WHAT YOU WILL DO
Show, from the records below, all lines that contain the word "bowling".

DATA FOR PROCESSING
==*==

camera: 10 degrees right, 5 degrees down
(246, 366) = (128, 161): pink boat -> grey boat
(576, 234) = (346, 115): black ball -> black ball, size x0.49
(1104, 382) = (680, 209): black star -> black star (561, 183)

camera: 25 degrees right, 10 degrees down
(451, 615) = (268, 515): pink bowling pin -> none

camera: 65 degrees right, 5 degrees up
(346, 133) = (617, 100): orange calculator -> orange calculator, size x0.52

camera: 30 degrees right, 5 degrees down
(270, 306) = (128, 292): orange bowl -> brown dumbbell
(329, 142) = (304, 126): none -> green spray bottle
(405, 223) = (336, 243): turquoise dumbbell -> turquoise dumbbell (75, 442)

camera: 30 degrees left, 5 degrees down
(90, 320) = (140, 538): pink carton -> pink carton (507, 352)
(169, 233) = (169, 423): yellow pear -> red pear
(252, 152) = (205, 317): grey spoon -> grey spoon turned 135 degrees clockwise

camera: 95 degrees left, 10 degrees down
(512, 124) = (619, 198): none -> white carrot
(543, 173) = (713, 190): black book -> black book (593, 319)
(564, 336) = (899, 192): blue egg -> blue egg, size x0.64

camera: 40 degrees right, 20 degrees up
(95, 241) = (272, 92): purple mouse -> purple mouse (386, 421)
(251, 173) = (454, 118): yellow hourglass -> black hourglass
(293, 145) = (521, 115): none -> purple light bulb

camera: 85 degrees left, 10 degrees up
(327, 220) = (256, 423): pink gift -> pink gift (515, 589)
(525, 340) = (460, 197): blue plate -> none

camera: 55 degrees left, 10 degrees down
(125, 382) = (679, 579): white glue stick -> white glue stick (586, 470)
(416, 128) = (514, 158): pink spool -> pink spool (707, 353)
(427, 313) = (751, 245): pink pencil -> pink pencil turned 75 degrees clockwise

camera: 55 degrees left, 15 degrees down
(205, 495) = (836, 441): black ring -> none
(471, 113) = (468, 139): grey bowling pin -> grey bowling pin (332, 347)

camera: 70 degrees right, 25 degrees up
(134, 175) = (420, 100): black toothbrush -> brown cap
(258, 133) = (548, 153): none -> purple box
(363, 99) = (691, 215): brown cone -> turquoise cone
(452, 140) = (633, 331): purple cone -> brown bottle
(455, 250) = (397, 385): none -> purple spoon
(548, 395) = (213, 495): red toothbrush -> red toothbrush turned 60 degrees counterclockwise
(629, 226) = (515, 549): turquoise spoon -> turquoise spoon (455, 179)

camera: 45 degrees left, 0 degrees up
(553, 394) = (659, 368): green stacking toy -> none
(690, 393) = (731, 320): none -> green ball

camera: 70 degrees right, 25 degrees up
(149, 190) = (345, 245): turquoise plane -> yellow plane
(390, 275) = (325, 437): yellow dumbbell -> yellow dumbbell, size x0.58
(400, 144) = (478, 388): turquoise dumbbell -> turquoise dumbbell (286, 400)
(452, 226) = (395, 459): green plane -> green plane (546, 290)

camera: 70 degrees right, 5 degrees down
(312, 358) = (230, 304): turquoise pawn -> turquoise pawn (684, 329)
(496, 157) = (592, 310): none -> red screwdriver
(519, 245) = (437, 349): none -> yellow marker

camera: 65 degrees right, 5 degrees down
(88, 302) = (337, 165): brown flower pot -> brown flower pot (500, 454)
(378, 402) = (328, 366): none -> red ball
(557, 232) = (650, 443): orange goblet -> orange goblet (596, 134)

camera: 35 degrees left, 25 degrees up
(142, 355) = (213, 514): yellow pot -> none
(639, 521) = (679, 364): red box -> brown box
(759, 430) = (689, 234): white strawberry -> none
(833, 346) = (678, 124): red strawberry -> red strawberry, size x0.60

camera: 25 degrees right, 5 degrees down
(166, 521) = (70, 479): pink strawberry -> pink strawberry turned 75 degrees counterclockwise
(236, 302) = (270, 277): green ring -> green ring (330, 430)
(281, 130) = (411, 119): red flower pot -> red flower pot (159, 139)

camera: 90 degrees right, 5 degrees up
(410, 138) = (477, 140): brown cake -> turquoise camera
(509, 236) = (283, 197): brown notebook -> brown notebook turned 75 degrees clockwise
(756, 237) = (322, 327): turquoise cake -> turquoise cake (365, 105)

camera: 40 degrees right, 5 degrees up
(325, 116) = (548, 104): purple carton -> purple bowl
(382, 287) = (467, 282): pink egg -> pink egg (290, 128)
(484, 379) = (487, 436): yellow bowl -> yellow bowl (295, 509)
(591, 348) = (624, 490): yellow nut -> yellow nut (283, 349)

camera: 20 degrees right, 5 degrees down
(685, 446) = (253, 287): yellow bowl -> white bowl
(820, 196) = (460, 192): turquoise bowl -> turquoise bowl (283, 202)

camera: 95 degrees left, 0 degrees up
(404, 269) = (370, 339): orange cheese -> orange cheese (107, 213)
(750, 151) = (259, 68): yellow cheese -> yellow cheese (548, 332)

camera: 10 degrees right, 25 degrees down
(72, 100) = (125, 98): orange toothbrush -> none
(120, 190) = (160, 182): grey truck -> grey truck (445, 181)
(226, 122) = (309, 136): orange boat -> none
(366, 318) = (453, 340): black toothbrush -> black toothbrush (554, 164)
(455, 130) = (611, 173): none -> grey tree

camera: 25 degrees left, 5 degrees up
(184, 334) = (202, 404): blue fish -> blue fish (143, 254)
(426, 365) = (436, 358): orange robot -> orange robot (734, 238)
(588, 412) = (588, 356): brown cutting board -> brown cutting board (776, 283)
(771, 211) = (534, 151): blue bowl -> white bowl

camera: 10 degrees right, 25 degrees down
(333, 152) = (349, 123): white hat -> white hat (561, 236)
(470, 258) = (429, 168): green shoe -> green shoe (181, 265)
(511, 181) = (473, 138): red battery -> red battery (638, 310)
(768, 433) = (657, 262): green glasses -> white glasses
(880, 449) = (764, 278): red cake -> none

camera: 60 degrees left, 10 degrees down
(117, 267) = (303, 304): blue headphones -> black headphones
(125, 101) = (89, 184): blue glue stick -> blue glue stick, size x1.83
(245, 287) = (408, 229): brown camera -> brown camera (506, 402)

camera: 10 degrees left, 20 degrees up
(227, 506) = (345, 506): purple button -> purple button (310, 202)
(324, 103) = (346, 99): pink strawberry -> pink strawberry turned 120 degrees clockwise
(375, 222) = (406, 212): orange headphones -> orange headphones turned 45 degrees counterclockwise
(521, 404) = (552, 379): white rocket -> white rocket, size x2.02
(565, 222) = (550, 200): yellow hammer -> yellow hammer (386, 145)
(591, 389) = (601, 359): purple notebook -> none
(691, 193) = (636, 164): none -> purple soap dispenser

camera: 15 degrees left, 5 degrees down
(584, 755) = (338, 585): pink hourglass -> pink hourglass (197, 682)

==*==

ANSWER SPACE
(451, 615) = (268, 515): pink bowling pin -> none
(471, 113) = (468, 139): grey bowling pin -> grey bowling pin (332, 347)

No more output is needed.